▶ **Task instructions**: Using the records below, quote only the span that opens with the line containing "pink bottle: 0 -> 1" and closes with the line containing "white ring: 1 -> 2", exactly and inclusively.
+++ Input records
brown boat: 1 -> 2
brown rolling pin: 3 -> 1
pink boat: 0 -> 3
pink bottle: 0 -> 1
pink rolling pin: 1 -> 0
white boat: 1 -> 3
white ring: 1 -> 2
++++++
+++ Input records
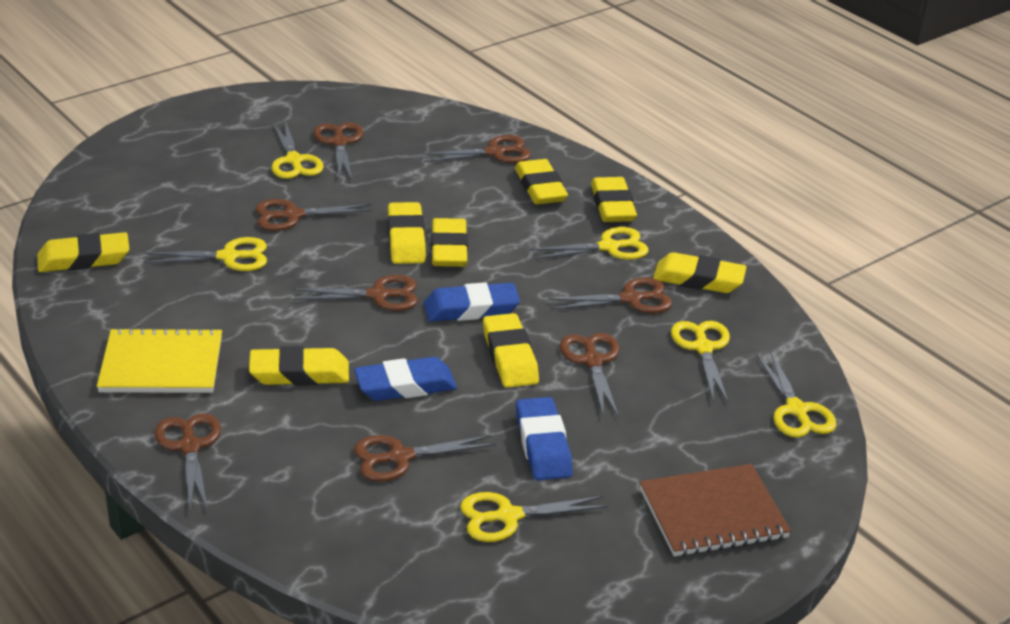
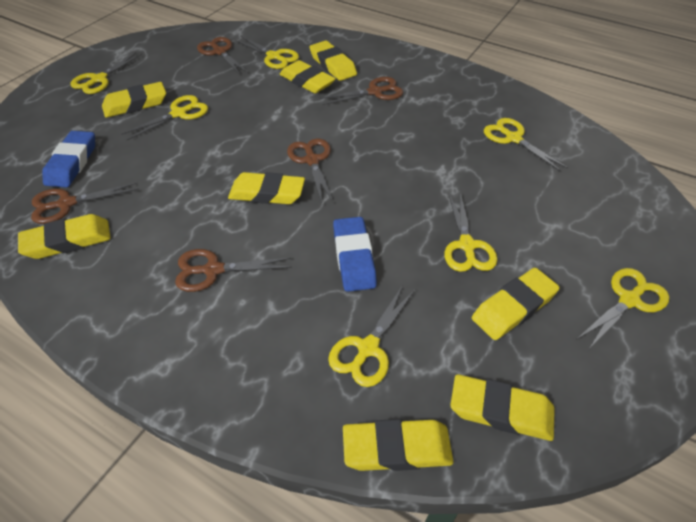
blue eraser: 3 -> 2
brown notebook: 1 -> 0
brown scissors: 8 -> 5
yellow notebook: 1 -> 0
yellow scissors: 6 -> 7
++++++
▶ **Task result**:
pink bottle: 0 -> 1
pink rolling pin: 1 -> 0
white boat: 1 -> 3
white ring: 1 -> 2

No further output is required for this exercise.